Aim of the task. Your task is to copy the stretch of lines in the records below that begins with the line containing "BT pin TXD: D15 -> D22" and ends with the line containing "POT2 pin SIG: A3 -> 13", exactly as written, with nothing added.

Exercise materials.
=== Section Start ===
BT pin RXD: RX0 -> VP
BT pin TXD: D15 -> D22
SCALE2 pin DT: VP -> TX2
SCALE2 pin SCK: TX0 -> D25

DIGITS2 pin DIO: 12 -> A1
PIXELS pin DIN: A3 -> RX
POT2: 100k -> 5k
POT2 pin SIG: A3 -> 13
=== Section End ===
=== Section Start ===
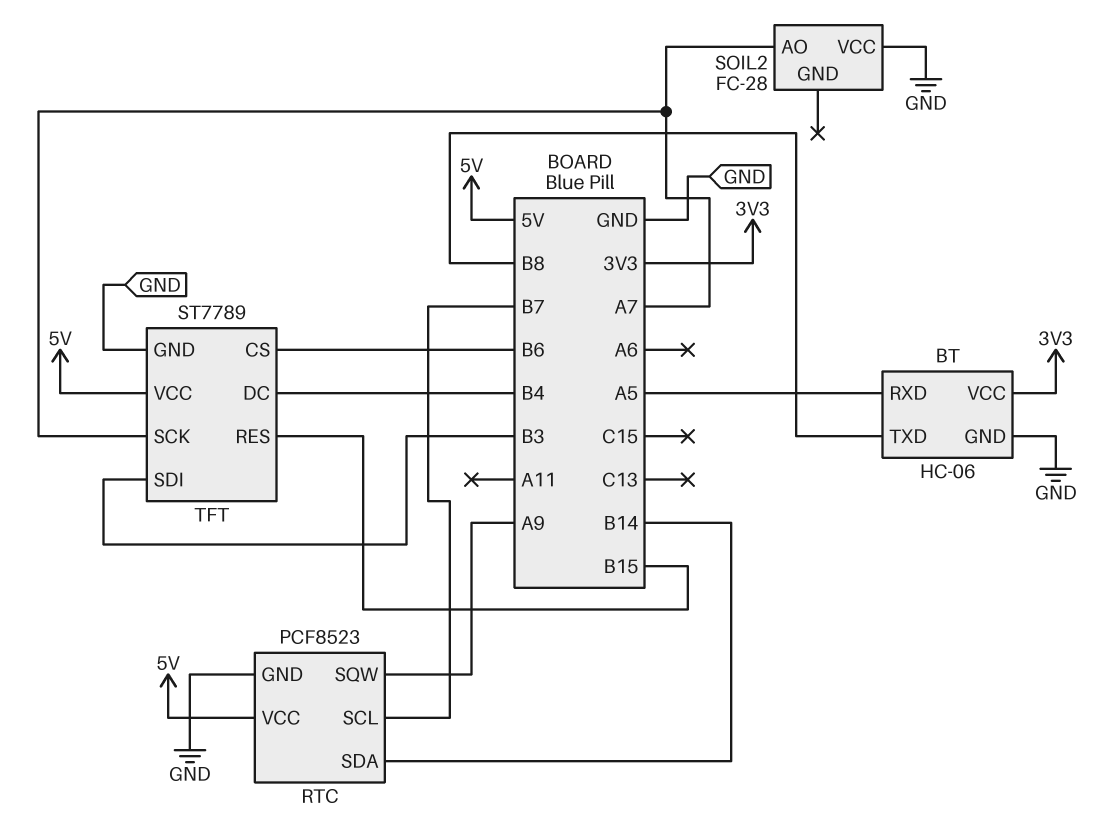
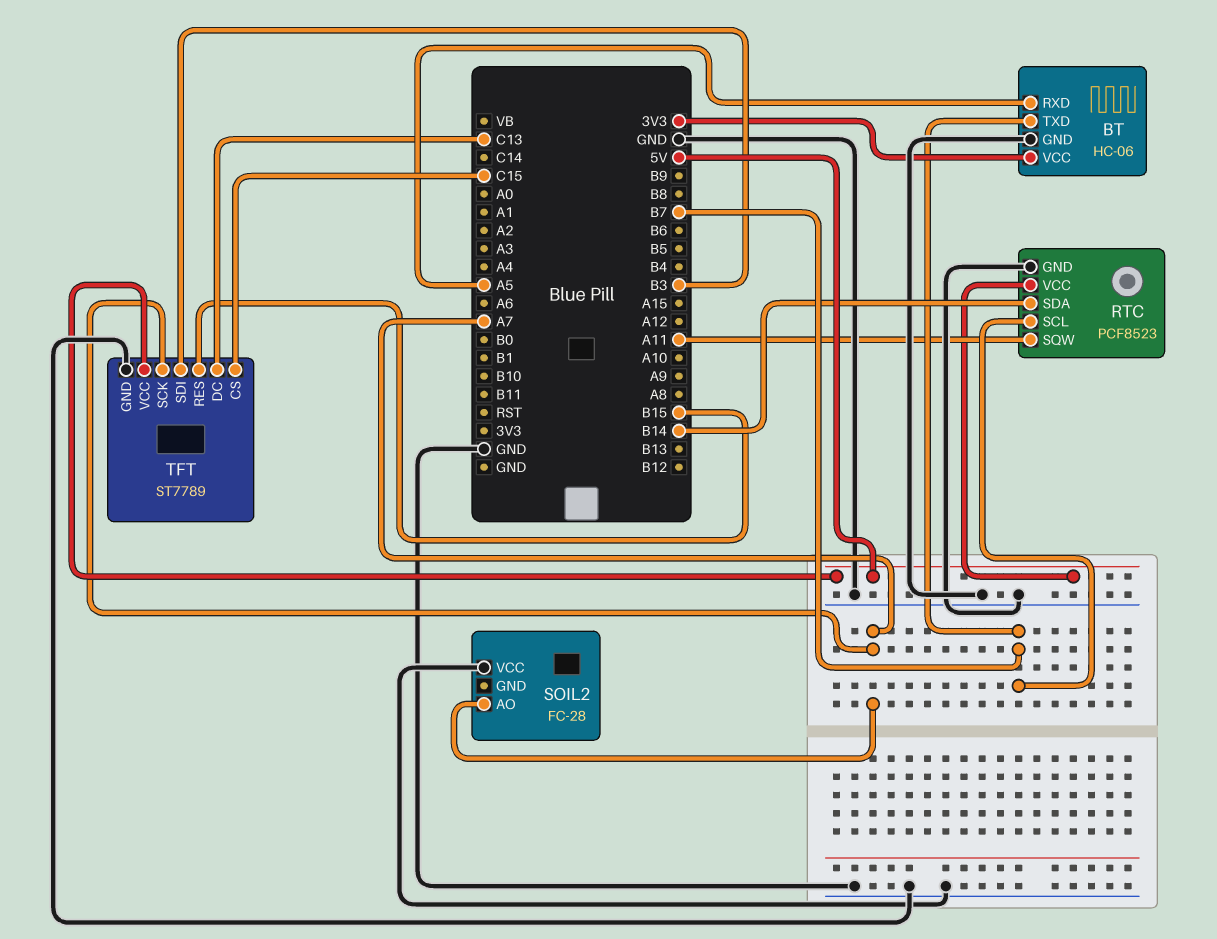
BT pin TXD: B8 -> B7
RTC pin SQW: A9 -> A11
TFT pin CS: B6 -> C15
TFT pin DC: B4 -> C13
=== Section End ===
Exercise result.
BT pin TXD: D15 -> D22
SCALE2 pin DT: VP -> TX2
SCALE2 pin SCK: TX0 -> D25

DIGITS2 pin DIO: 12 -> A1
PIXELS pin DIN: A3 -> RX
POT2: 100k -> 5k
POT2 pin SIG: A3 -> 13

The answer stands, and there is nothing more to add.